Work task:
Only one number is expected here, namely how many lines of the entries below hold the string "plus".

Information provided:
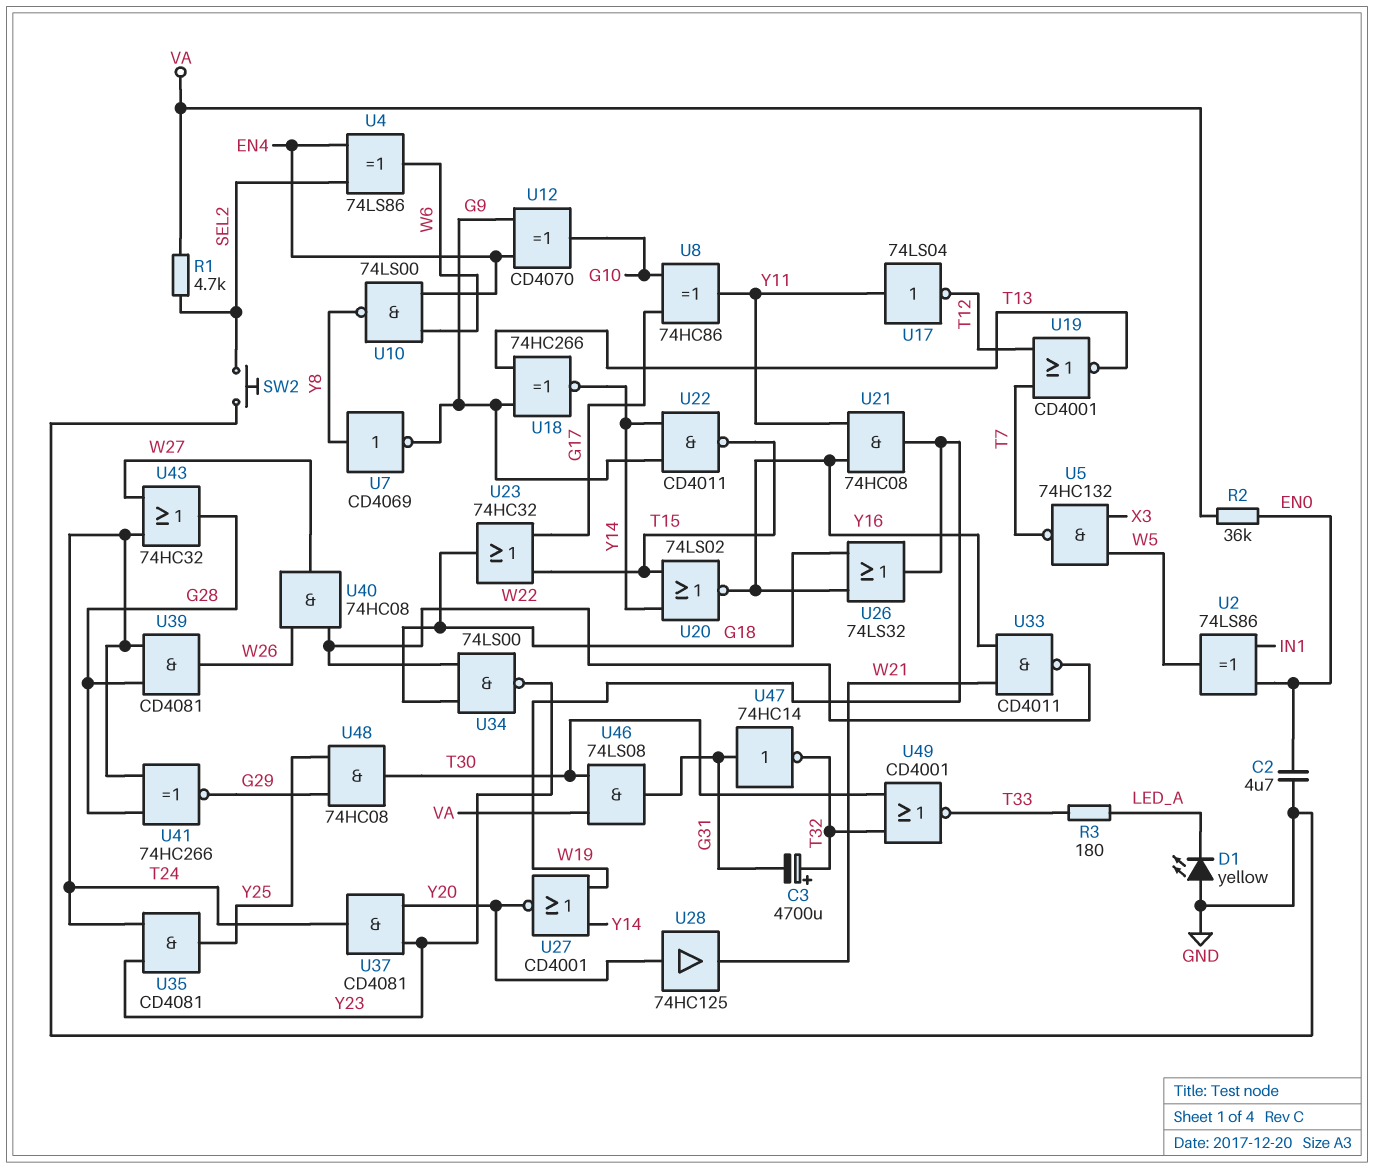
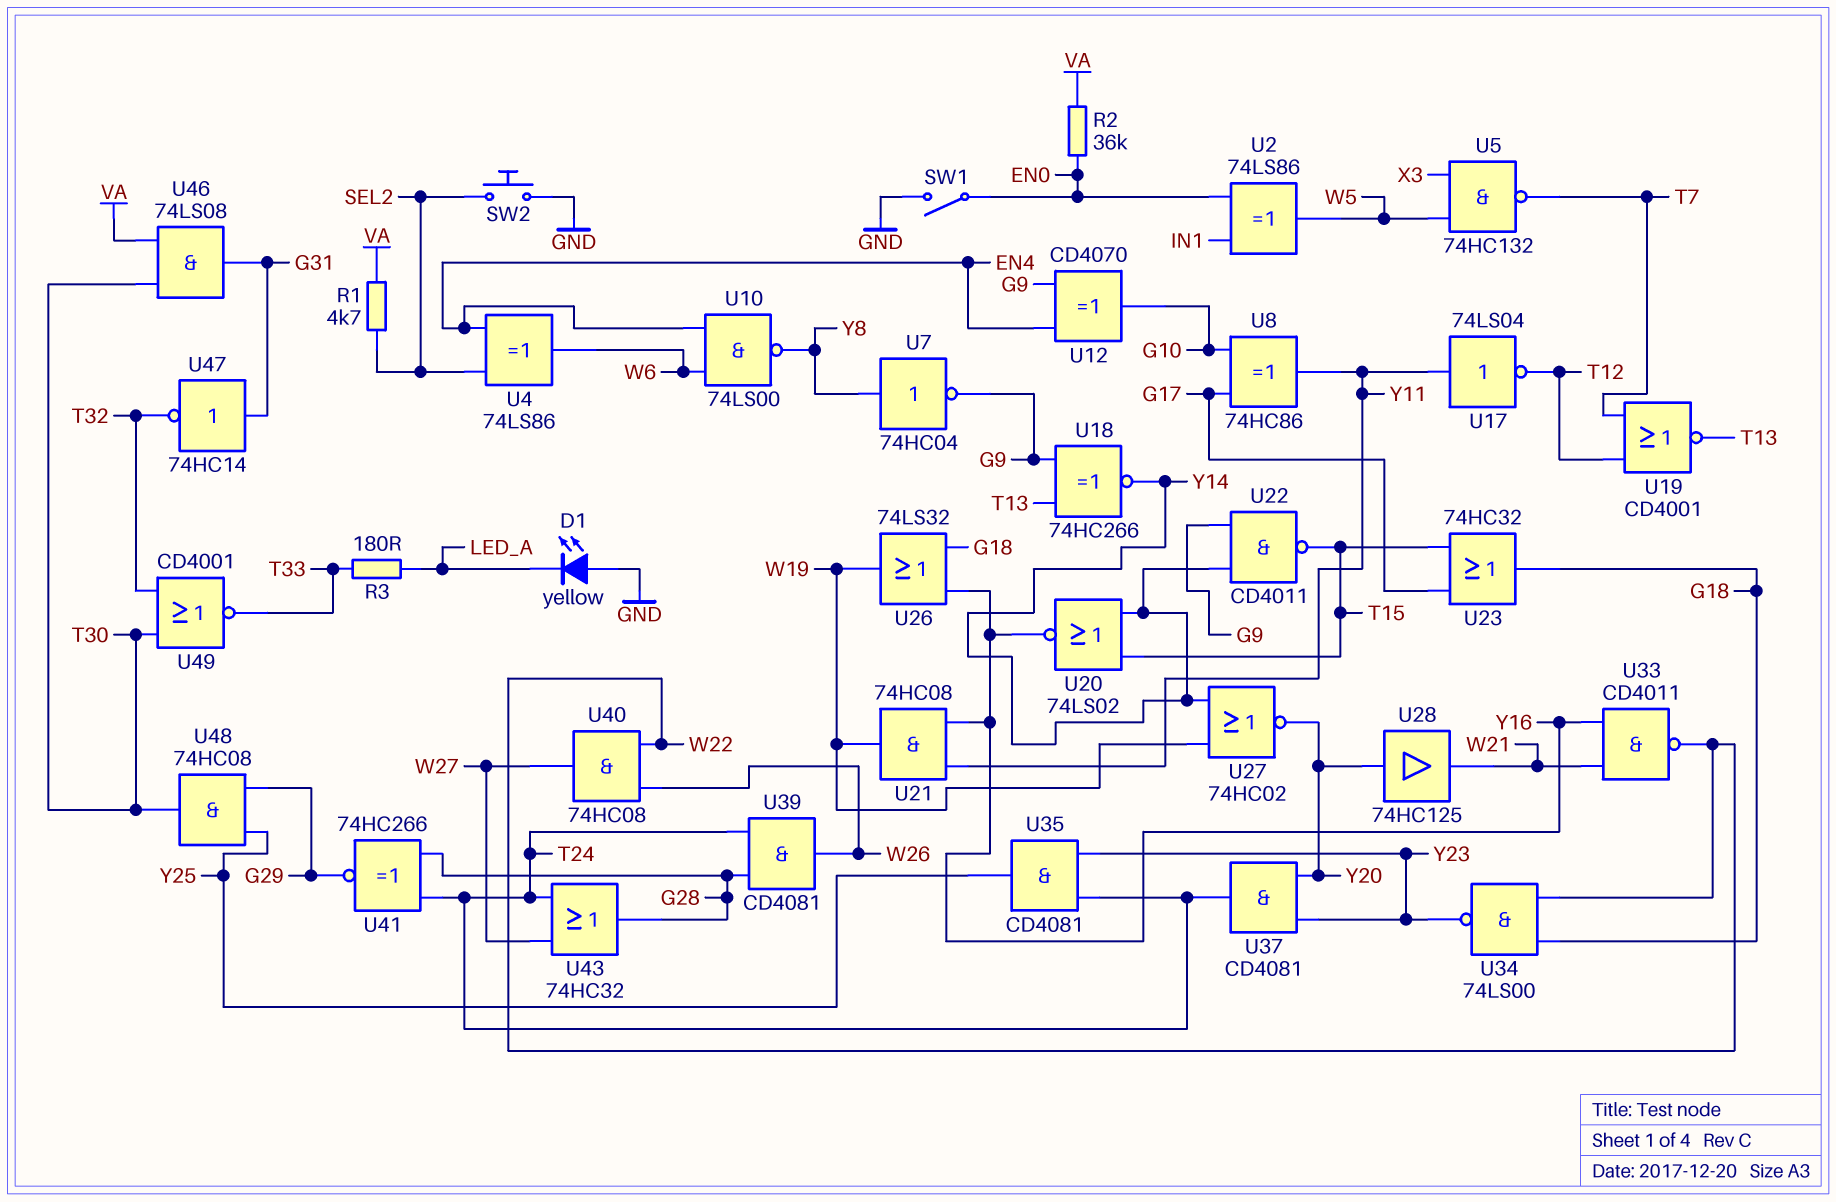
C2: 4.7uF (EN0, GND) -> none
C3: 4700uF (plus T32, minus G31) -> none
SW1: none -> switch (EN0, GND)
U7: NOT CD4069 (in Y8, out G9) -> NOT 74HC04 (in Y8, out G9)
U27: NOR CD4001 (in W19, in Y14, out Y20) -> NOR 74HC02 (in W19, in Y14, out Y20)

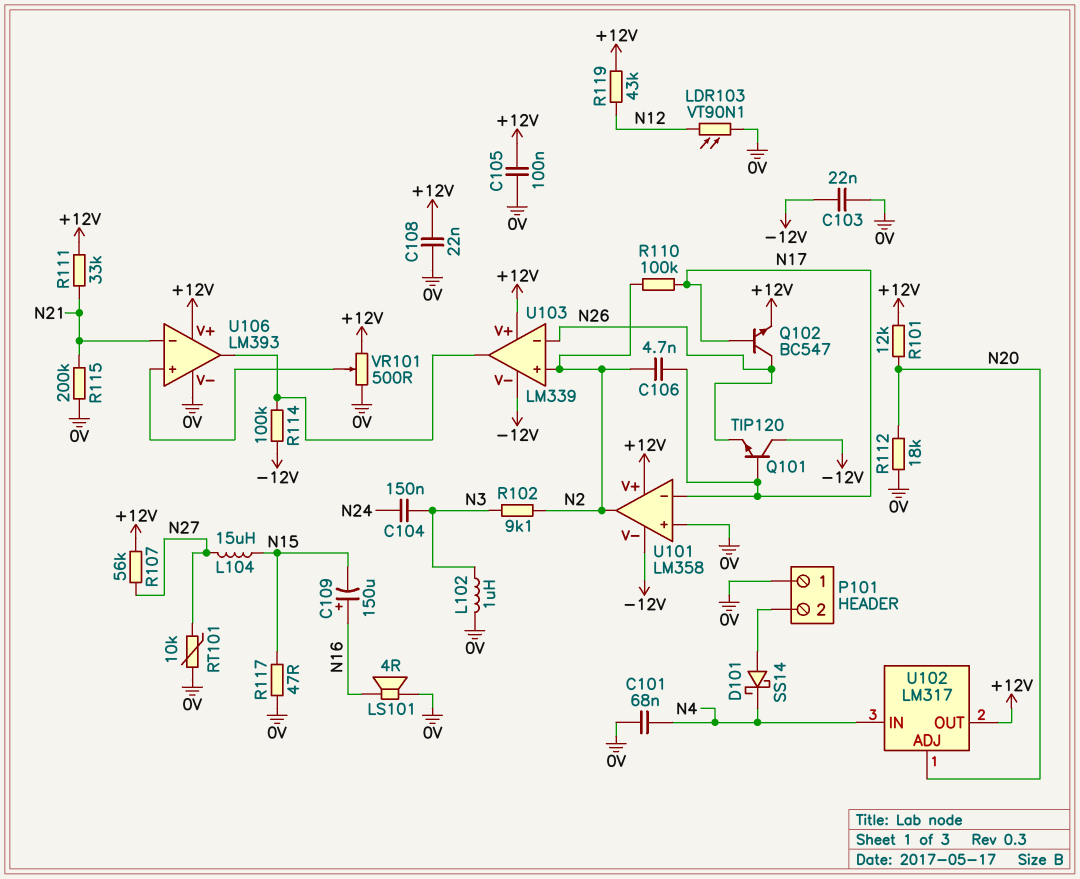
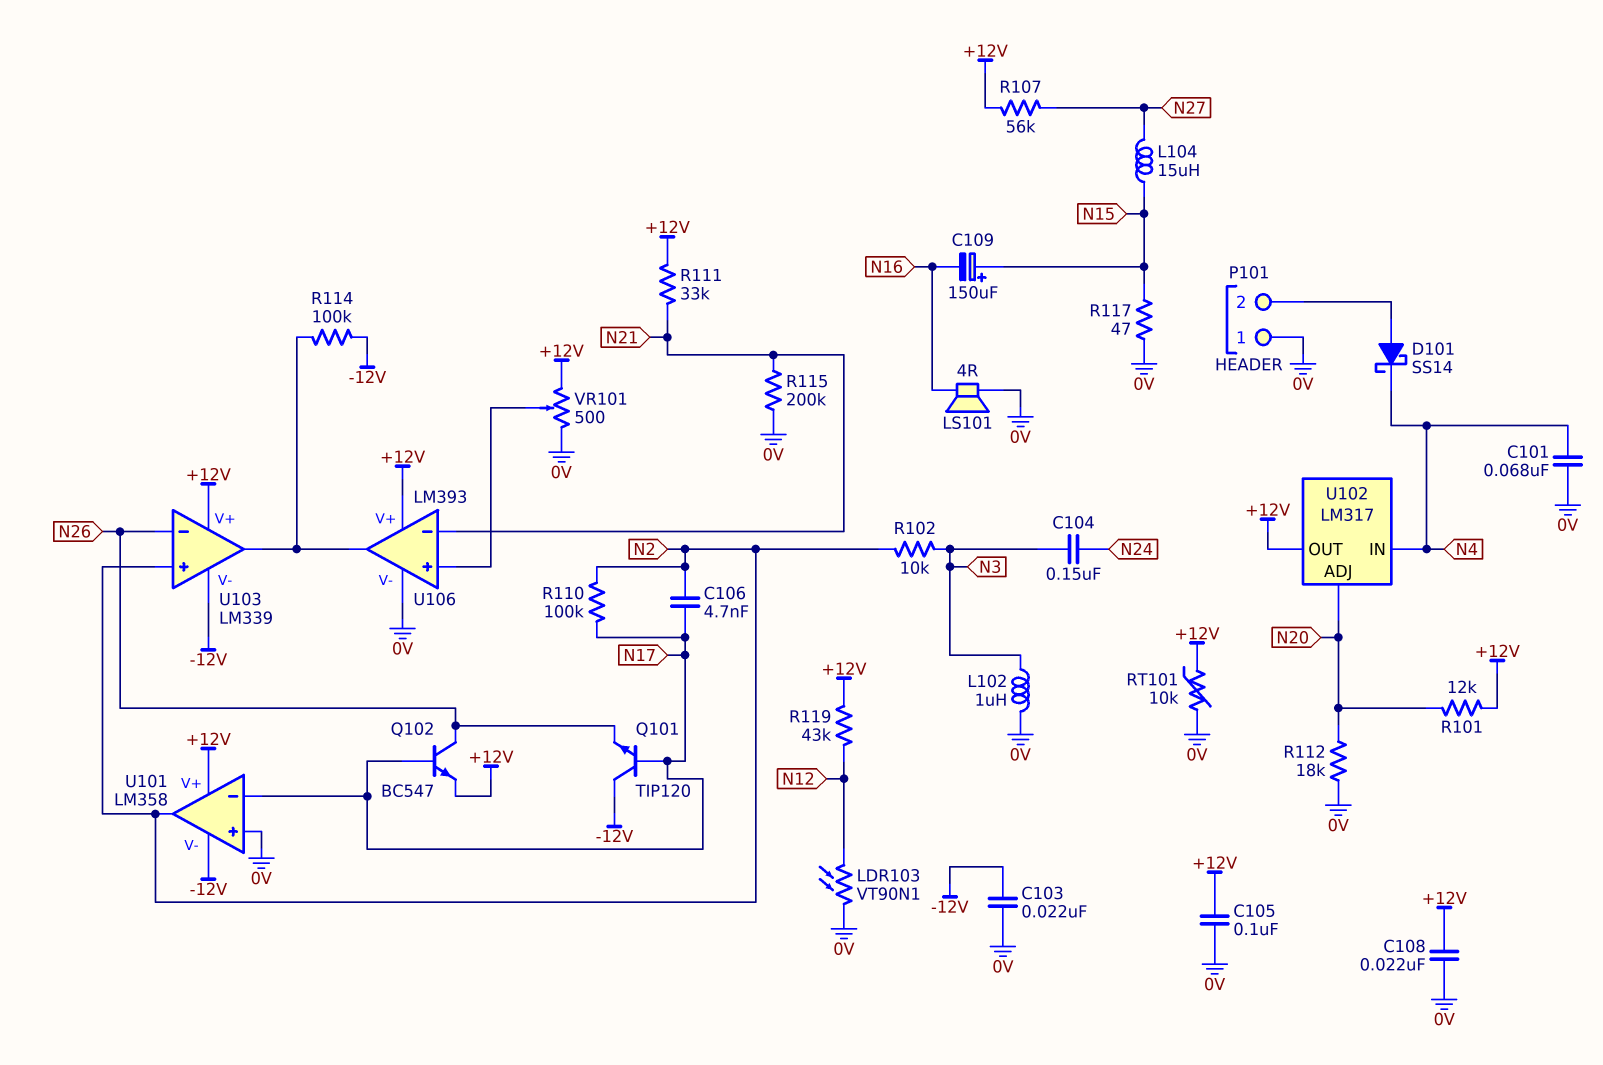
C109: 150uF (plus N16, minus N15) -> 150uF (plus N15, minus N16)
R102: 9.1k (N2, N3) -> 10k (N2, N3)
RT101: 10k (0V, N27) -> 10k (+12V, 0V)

Response to the exercise:
2